Task requirements: Wherever the string "ellipse" turns up in the data, copy the whole line.

Supplied entries:
◆ ◆ ◆

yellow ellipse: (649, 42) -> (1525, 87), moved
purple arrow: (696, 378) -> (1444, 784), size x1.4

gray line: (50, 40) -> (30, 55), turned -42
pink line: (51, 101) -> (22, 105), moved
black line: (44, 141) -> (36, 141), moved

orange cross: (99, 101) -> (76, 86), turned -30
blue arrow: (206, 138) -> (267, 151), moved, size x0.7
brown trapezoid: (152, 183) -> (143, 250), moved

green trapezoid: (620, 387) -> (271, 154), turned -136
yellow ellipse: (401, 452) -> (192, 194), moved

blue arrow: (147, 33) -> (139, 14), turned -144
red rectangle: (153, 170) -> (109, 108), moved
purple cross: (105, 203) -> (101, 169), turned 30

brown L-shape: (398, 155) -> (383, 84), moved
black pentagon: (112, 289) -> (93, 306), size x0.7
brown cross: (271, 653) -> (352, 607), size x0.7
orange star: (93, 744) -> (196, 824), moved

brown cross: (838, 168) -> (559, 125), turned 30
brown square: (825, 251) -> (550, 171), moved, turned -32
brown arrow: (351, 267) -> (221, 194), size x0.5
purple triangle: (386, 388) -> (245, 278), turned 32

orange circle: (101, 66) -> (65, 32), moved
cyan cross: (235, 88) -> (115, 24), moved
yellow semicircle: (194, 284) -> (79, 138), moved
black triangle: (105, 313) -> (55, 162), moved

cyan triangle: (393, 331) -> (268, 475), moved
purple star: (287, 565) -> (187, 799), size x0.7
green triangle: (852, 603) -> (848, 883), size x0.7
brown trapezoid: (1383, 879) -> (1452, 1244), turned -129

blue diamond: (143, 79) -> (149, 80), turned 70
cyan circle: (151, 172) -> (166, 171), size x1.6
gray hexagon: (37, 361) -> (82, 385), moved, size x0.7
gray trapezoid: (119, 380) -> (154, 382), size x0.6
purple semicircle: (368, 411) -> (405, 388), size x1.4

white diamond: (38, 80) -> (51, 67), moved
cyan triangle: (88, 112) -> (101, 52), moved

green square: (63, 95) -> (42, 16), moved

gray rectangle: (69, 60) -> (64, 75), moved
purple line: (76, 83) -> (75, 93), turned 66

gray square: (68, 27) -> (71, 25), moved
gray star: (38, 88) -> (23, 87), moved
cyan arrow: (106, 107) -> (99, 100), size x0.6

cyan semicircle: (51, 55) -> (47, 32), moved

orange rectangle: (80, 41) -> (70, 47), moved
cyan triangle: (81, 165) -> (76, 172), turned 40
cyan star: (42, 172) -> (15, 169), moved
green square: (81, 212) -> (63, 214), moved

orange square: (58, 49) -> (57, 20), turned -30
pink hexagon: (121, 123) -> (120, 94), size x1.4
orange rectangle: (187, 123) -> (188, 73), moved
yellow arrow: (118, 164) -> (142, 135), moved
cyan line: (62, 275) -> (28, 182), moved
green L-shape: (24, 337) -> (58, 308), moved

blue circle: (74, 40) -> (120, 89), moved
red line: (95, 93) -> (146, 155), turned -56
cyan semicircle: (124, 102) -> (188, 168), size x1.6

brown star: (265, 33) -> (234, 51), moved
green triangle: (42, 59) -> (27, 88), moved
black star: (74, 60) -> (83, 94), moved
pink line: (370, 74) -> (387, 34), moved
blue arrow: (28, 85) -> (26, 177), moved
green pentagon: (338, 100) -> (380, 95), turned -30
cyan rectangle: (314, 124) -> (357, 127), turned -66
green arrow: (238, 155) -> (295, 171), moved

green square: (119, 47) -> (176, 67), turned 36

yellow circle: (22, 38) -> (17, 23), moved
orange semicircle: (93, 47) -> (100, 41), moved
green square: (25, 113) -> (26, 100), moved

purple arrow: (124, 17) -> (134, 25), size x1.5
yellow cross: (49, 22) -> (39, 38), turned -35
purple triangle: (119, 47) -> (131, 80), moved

◆ ◆ ◆

Answer to this task:
yellow ellipse: (649, 42) -> (1525, 87), moved
yellow ellipse: (401, 452) -> (192, 194), moved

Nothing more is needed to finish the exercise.